▶ What the task asks: Two lines mark the range in the entries below: the one holding "none -> red cone G6 level 1" and the one holding "blue plate D2". Set down those two and all lines between them, exactly.

Data for this task Start Marker

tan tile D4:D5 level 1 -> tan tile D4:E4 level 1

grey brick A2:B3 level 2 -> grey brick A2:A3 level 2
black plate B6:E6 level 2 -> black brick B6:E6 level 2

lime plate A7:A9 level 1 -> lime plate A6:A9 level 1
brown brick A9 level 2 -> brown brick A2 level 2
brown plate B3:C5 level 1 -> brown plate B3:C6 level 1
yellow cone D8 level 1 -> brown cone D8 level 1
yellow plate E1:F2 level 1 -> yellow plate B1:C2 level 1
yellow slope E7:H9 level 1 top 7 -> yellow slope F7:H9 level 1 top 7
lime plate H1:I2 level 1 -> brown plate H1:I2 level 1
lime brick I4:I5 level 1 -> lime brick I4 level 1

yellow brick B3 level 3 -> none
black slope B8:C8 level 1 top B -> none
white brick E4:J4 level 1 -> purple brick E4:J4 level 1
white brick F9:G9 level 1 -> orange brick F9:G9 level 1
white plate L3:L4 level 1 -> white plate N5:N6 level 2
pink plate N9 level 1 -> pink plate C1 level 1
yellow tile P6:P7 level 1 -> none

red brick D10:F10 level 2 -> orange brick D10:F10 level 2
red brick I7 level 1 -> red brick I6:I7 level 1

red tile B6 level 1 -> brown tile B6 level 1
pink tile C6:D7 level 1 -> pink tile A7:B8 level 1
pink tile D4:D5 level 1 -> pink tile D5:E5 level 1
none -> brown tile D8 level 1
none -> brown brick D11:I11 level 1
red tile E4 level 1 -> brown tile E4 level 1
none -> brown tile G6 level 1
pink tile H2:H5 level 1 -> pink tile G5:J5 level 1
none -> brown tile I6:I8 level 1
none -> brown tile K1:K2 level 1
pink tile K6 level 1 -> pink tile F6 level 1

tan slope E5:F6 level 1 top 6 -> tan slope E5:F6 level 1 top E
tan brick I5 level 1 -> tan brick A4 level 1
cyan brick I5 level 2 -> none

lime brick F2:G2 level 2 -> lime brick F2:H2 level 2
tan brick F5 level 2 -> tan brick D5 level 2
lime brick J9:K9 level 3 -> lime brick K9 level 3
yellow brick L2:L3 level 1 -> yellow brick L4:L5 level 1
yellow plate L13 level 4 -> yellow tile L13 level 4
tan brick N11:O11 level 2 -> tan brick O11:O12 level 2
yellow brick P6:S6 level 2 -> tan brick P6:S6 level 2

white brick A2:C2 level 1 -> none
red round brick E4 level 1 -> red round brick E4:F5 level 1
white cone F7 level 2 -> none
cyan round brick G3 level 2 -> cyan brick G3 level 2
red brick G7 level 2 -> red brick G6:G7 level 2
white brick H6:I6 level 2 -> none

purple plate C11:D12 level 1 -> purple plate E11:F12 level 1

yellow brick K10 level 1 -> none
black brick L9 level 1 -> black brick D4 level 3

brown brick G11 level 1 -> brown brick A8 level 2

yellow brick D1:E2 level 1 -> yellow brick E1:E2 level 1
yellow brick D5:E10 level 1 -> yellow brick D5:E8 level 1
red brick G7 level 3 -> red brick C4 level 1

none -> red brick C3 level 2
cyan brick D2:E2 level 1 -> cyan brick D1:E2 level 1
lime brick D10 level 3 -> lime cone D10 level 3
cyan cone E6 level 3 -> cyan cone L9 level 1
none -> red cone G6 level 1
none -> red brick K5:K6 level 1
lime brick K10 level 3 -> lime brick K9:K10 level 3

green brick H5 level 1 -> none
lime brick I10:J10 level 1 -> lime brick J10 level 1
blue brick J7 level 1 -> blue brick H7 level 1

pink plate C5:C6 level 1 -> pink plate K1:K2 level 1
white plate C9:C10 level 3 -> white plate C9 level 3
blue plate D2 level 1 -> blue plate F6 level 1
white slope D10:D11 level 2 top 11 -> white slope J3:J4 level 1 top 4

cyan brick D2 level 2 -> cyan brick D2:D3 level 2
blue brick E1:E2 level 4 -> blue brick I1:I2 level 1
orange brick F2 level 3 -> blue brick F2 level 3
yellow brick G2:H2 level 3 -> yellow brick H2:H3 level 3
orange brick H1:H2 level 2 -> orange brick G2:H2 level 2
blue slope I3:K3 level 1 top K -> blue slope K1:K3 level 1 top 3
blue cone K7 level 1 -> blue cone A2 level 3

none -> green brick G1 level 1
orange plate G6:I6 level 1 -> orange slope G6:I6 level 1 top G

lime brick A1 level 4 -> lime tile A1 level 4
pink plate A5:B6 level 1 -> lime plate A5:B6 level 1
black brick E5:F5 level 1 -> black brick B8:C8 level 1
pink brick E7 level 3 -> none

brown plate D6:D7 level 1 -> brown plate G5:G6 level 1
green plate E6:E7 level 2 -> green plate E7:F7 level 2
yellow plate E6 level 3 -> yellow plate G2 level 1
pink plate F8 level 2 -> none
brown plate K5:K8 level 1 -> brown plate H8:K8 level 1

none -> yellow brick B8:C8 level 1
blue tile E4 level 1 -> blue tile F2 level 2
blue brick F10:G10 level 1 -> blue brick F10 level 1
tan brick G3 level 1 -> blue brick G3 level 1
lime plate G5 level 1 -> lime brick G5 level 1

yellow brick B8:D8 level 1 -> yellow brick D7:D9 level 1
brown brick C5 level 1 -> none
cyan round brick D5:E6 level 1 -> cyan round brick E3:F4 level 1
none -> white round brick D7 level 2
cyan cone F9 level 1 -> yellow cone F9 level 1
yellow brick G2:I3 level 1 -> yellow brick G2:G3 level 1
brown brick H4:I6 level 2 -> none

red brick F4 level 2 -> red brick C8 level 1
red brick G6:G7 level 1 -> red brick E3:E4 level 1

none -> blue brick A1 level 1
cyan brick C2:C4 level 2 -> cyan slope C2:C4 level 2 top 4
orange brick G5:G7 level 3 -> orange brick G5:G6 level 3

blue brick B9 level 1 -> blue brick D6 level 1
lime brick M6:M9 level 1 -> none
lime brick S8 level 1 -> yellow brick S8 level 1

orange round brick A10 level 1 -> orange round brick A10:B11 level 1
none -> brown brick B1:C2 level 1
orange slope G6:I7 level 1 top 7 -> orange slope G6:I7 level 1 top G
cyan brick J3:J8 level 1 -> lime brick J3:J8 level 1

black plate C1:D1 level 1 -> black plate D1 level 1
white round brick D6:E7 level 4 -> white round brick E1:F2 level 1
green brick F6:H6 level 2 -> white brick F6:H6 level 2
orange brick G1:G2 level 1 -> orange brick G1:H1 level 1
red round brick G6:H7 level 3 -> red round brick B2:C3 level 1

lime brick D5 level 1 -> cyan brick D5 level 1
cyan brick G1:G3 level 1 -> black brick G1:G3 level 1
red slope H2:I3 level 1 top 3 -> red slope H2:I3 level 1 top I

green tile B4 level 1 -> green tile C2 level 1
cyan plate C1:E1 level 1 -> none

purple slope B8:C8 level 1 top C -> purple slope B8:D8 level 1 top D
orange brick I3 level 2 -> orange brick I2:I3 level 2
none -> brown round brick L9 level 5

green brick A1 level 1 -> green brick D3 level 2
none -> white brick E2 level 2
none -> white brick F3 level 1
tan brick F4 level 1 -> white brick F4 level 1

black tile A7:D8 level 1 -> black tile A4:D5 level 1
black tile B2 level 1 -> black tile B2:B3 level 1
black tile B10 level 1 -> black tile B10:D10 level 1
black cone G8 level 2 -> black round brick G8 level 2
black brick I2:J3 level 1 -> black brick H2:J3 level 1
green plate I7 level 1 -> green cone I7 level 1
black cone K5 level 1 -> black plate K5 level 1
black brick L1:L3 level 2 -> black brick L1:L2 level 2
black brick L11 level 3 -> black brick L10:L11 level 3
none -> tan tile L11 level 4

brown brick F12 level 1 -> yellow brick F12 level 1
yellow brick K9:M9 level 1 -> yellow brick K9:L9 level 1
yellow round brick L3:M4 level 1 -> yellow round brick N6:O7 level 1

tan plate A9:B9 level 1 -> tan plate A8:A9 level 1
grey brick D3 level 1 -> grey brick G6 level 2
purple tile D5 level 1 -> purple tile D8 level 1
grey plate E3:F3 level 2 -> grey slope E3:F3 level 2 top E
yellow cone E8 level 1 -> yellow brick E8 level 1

Data for this task End Marker

▶ Answer to this task:
none -> red cone G6 level 1
none -> red brick K5:K6 level 1
lime brick K10 level 3 -> lime brick K9:K10 level 3

green brick H5 level 1 -> none
lime brick I10:J10 level 1 -> lime brick J10 level 1
blue brick J7 level 1 -> blue brick H7 level 1

pink plate C5:C6 level 1 -> pink plate K1:K2 level 1
white plate C9:C10 level 3 -> white plate C9 level 3
blue plate D2 level 1 -> blue plate F6 level 1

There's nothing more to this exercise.